● **Work required**
Reproduce the listing below line for line, omitting the pictures from your answer.

● **Stored items**
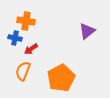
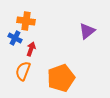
blue cross: rotated 16 degrees clockwise
red arrow: rotated 144 degrees clockwise
orange pentagon: rotated 8 degrees clockwise
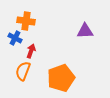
purple triangle: moved 2 px left; rotated 36 degrees clockwise
red arrow: moved 2 px down
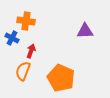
blue cross: moved 3 px left
orange pentagon: rotated 28 degrees counterclockwise
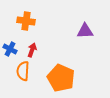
blue cross: moved 2 px left, 11 px down
red arrow: moved 1 px right, 1 px up
orange semicircle: rotated 18 degrees counterclockwise
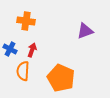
purple triangle: rotated 18 degrees counterclockwise
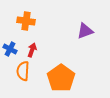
orange pentagon: rotated 12 degrees clockwise
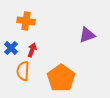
purple triangle: moved 2 px right, 4 px down
blue cross: moved 1 px right, 1 px up; rotated 16 degrees clockwise
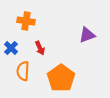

● **The answer**
blue cross: rotated 16 degrees clockwise
red arrow: rotated 144 degrees clockwise
orange pentagon: rotated 8 degrees clockwise
purple triangle: moved 2 px left; rotated 36 degrees clockwise
red arrow: moved 2 px down
blue cross: moved 3 px left
orange pentagon: rotated 28 degrees counterclockwise
blue cross: moved 2 px left, 11 px down
red arrow: moved 1 px right, 1 px up
orange semicircle: rotated 18 degrees counterclockwise
purple triangle: rotated 18 degrees counterclockwise
orange pentagon: rotated 12 degrees clockwise
purple triangle: moved 2 px right, 4 px down
blue cross: moved 1 px right, 1 px up; rotated 16 degrees clockwise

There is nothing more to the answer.